> **Work instruction**
When you copy the records, keep every word exact and leave the pictures out.

----

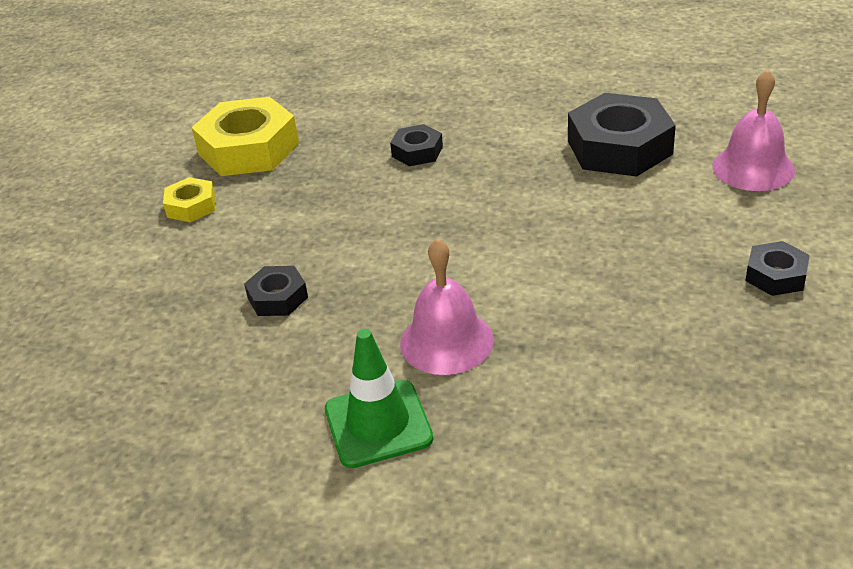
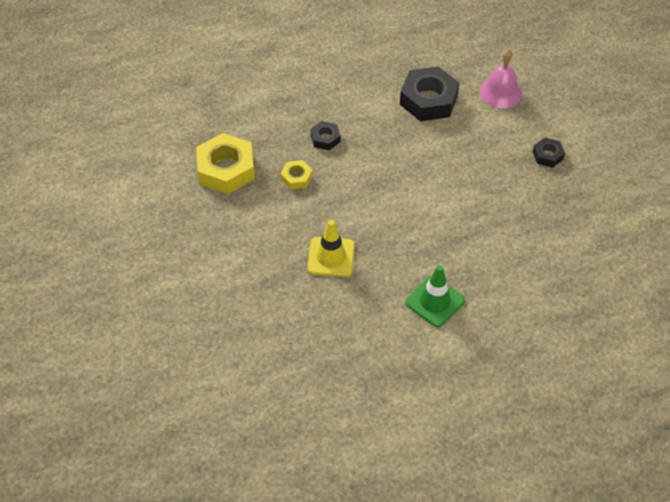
camera: 35 degrees left, 15 degrees up
(191, 206) = (230, 220): yellow nut -> yellow nut (296, 178)
(278, 297) = (331, 257): black nut -> yellow traffic cone
(446, 341) = (431, 248): pink bell -> none

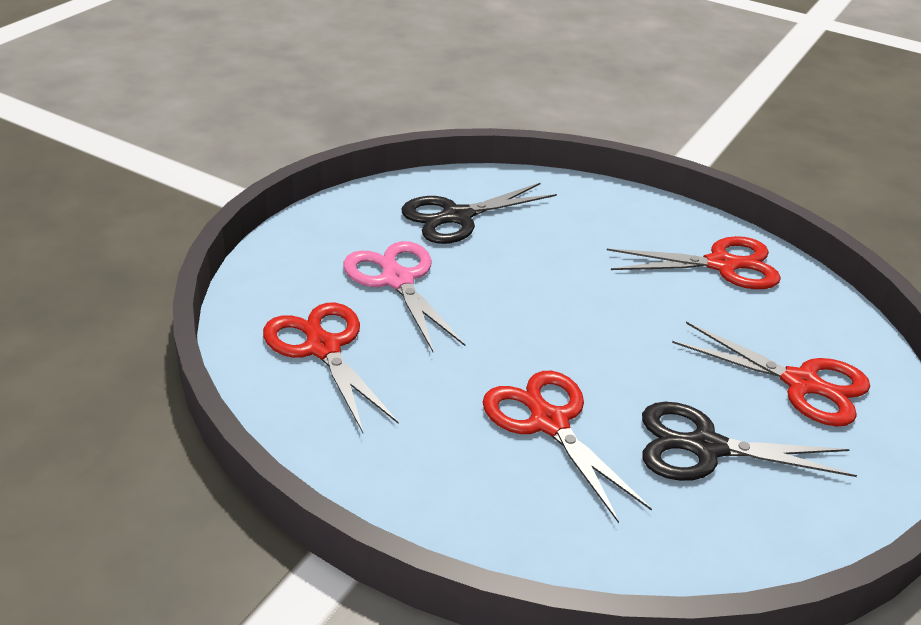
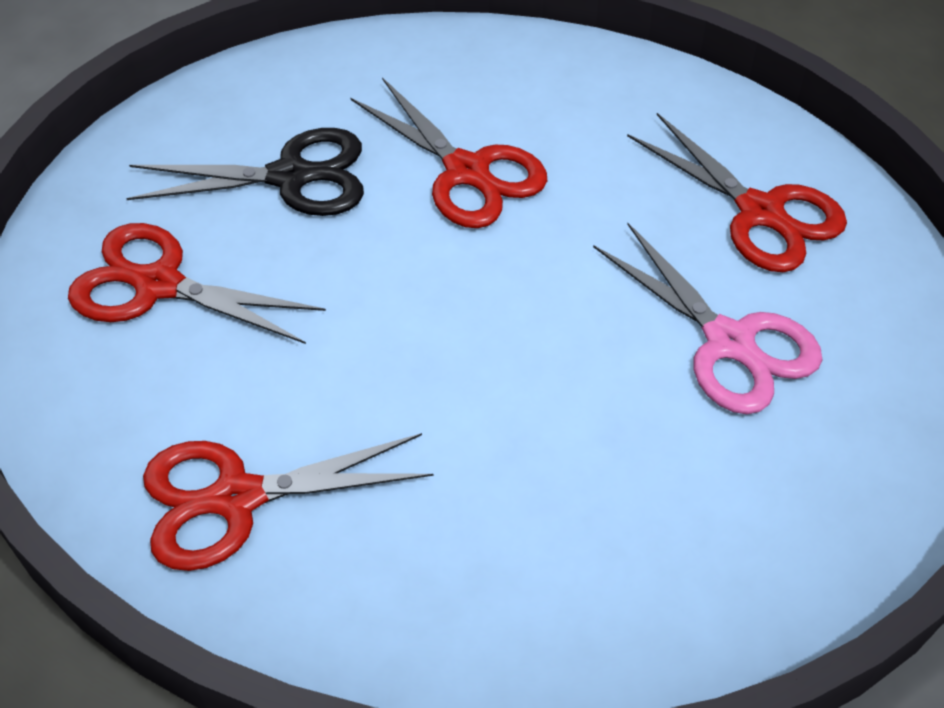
camera: 170 degrees right, 15 degrees up
(457, 217) = (703, 512): black scissors -> none

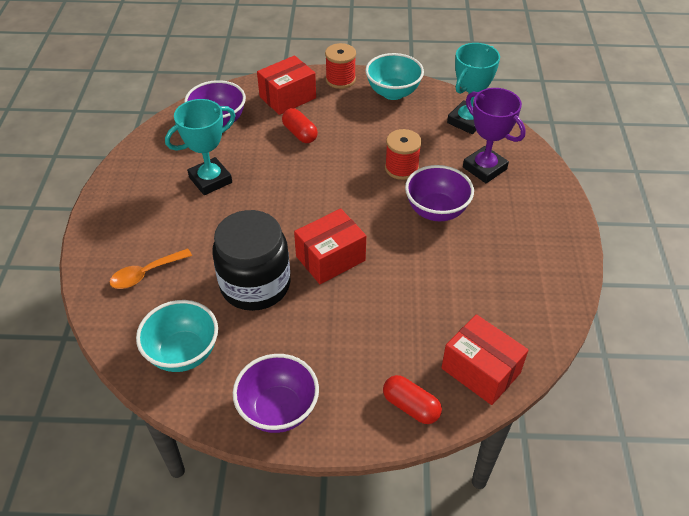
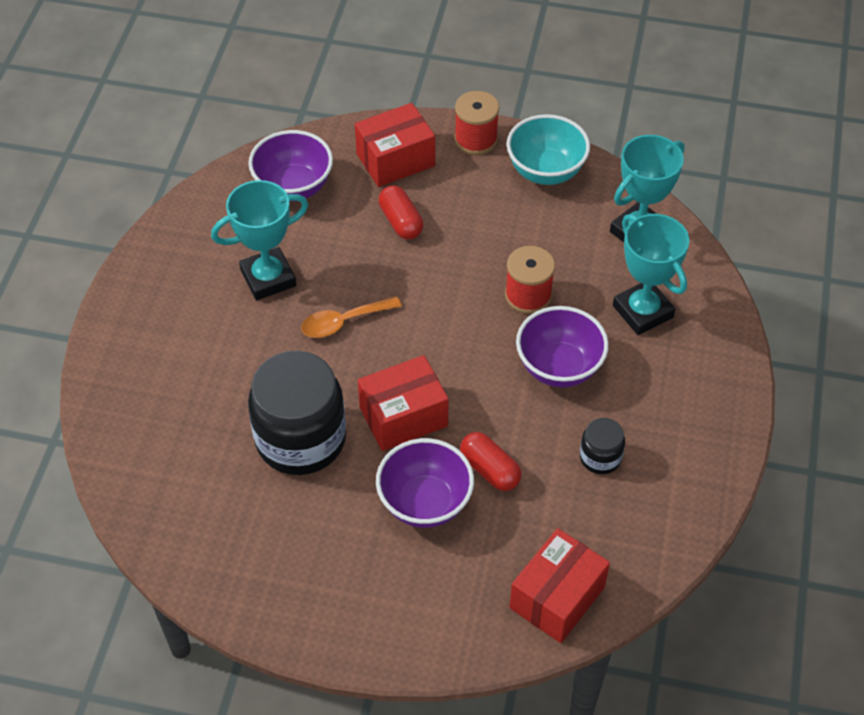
camera: 10 degrees right, 5 degrees up
(146, 273) = (167, 403): orange spoon -> orange spoon (344, 322)
(183, 353) = (198, 517): turquoise bowl -> none
(278, 410) = (299, 607): purple bowl -> purple bowl (425, 503)
(411, 406) = (459, 628): red capsule -> red capsule (490, 470)
(480, 370) = (557, 597): red box -> red box turned 75 degrees clockwise
(483, 266) = (600, 457): none -> black jar
(484, 168) = (642, 311): purple trophy -> turquoise trophy

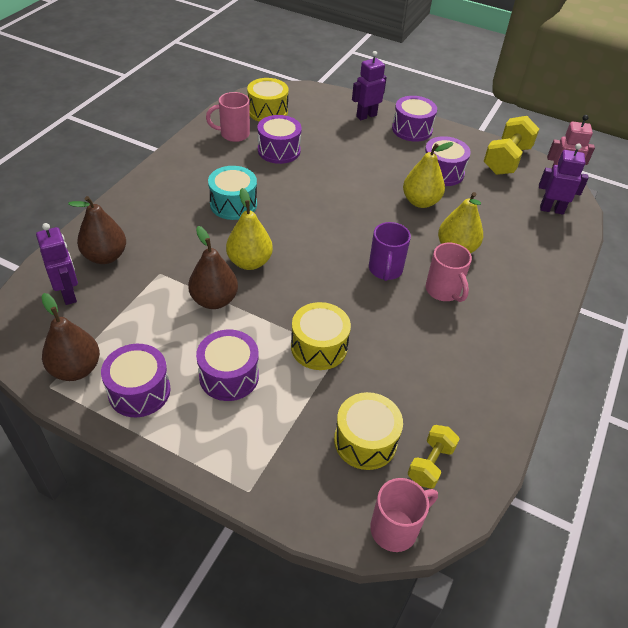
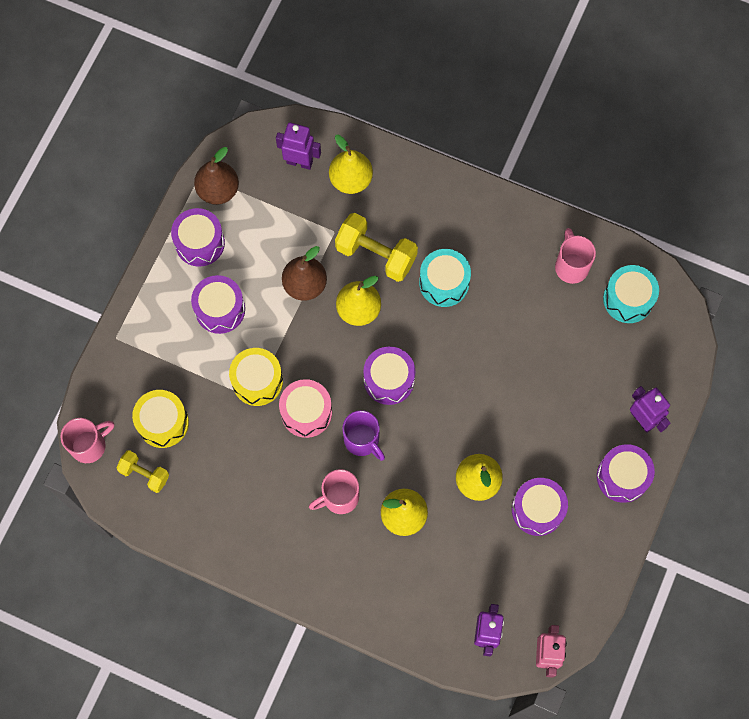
camera: 90 degrees right, 25 degrees up
(69, 294) = (299, 162): purple robot -> purple robot turned 135 degrees counterclockwise
(105, 256) = (351, 180): brown pear -> yellow pear
(267, 111) = (628, 299): yellow drum -> turquoise drum
(279, 150) = (548, 320): purple drum -> purple drum (389, 380)
(356, 309) = (306, 412): none -> pink drum
(385, 270) = (362, 440): purple mug -> purple mug turned 135 degrees counterclockwise
(395, 528) = (90, 445): pink mug -> pink mug turned 90 degrees counterclockwise
(506, 160) = (576, 592): yellow dumbbell -> yellow dumbbell (376, 254)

----

> **Solution to this task**
camera: 35 degrees left, 15 degrees up
(191, 206) = (230, 220): yellow nut -> yellow nut (296, 178)
(278, 297) = (331, 257): black nut -> yellow traffic cone
(446, 341) = (431, 248): pink bell -> none

camera: 170 degrees right, 15 degrees up
(457, 217) = (703, 512): black scissors -> none

camera: 10 degrees right, 5 degrees up
(146, 273) = (167, 403): orange spoon -> orange spoon (344, 322)
(183, 353) = (198, 517): turquoise bowl -> none
(278, 410) = (299, 607): purple bowl -> purple bowl (425, 503)
(411, 406) = (459, 628): red capsule -> red capsule (490, 470)
(480, 370) = (557, 597): red box -> red box turned 75 degrees clockwise
(483, 266) = (600, 457): none -> black jar
(484, 168) = (642, 311): purple trophy -> turquoise trophy

camera: 90 degrees right, 25 degrees up
(69, 294) = (299, 162): purple robot -> purple robot turned 135 degrees counterclockwise
(105, 256) = (351, 180): brown pear -> yellow pear
(267, 111) = (628, 299): yellow drum -> turquoise drum
(279, 150) = (548, 320): purple drum -> purple drum (389, 380)
(356, 309) = (306, 412): none -> pink drum
(385, 270) = (362, 440): purple mug -> purple mug turned 135 degrees counterclockwise
(395, 528) = (90, 445): pink mug -> pink mug turned 90 degrees counterclockwise
(506, 160) = (576, 592): yellow dumbbell -> yellow dumbbell (376, 254)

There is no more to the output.